# Exercise
Provide the number of lines in the records that hold the string "AGND", without any other words.

####

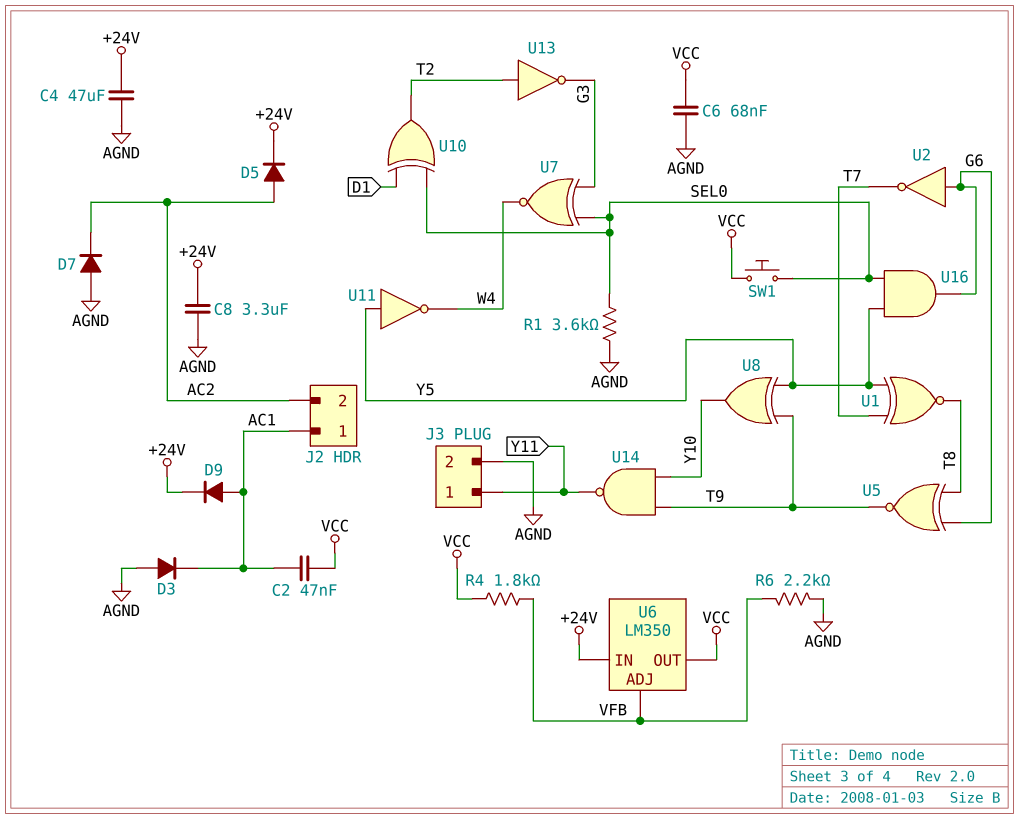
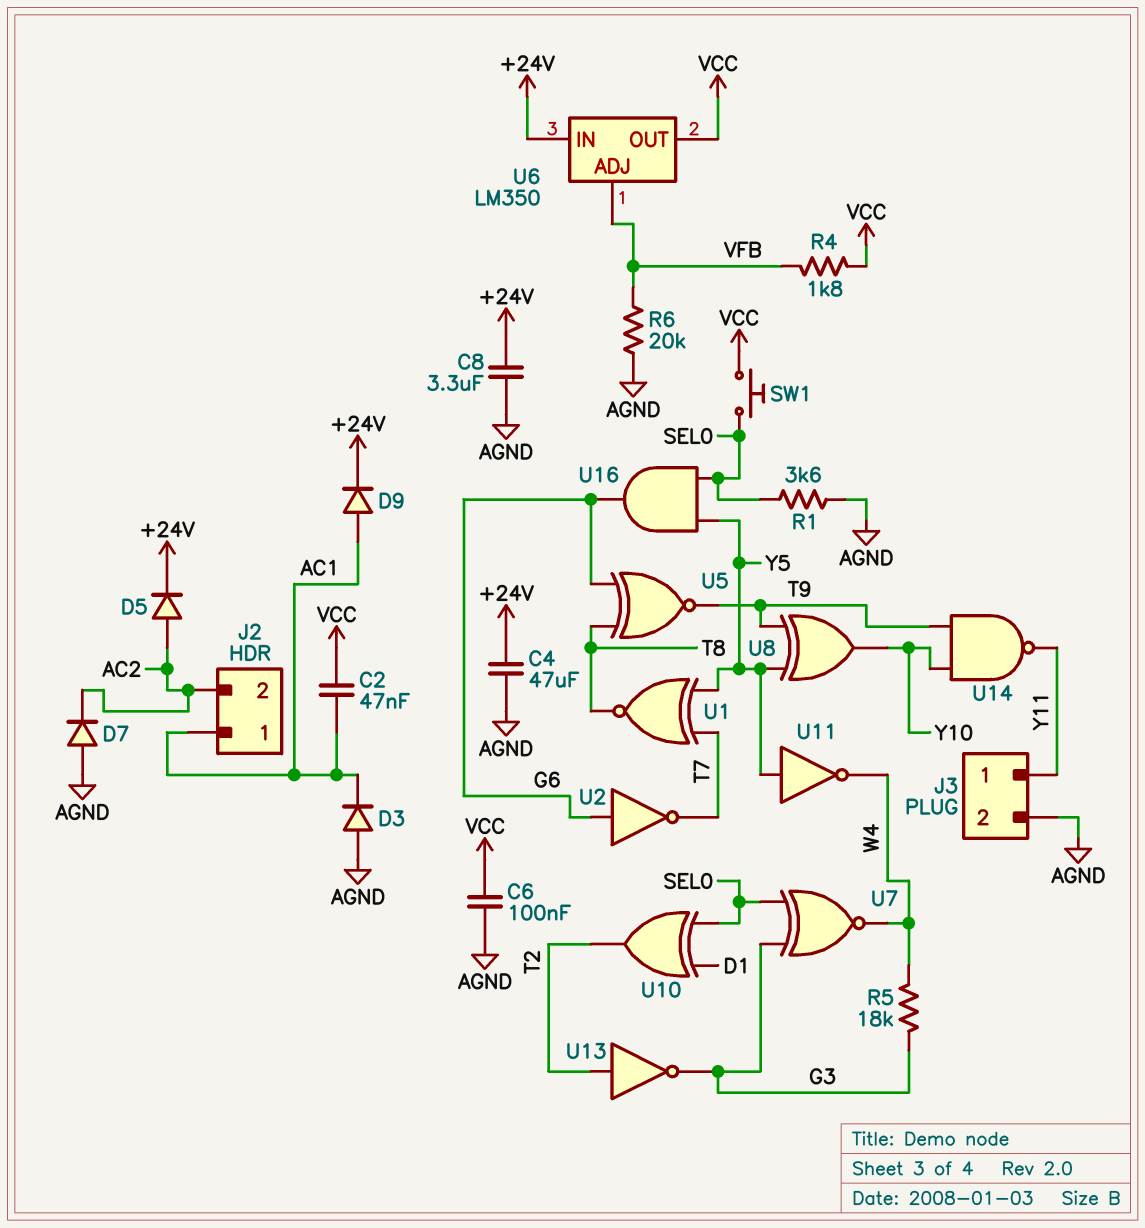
C6: 68nF (AGND, VCC) -> 100nF (AGND, VCC)
R5: none -> 18k (G3, W4)
R6: 2.2k (AGND, VFB) -> 20k (AGND, VFB)

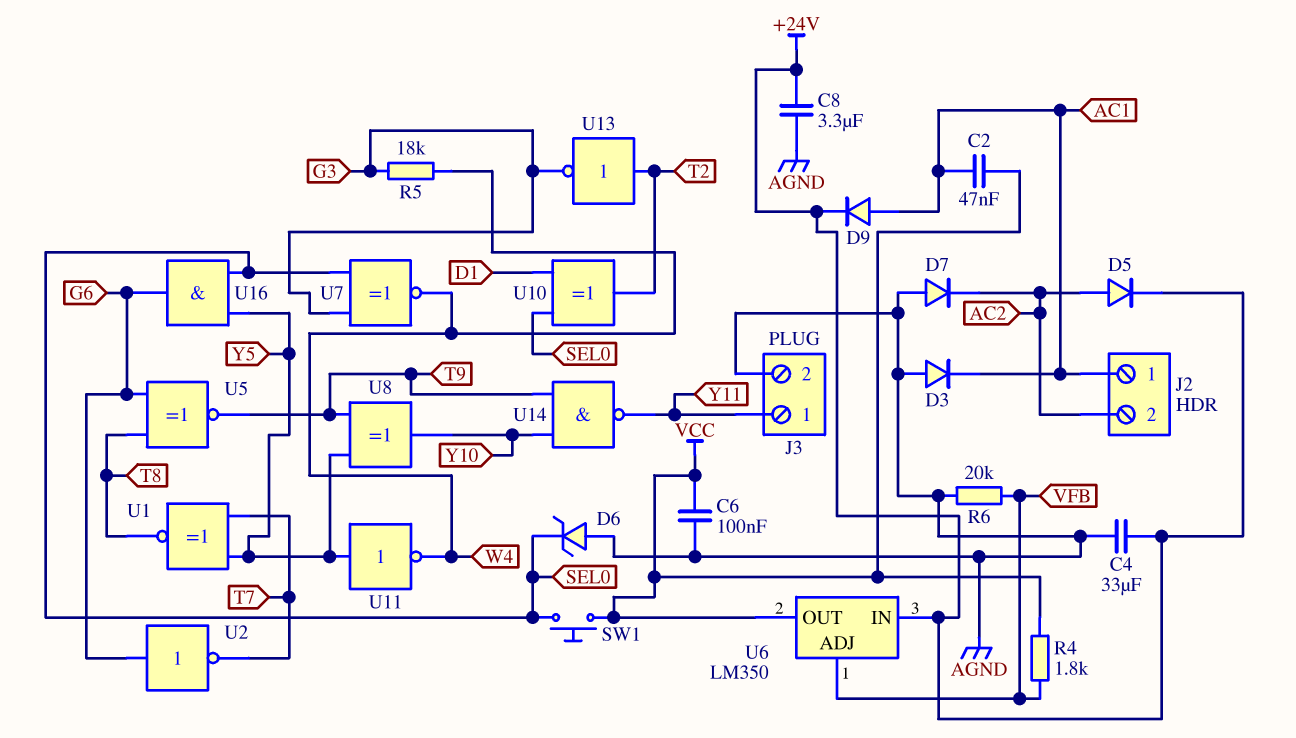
C4: 47uF (+24V, AGND) -> 33uF (+24V, AGND)
D6: none -> zener (A AGND, K SEL0)
R1: 3.6k (AGND, SEL0) -> none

####

# Solution to the exercise
5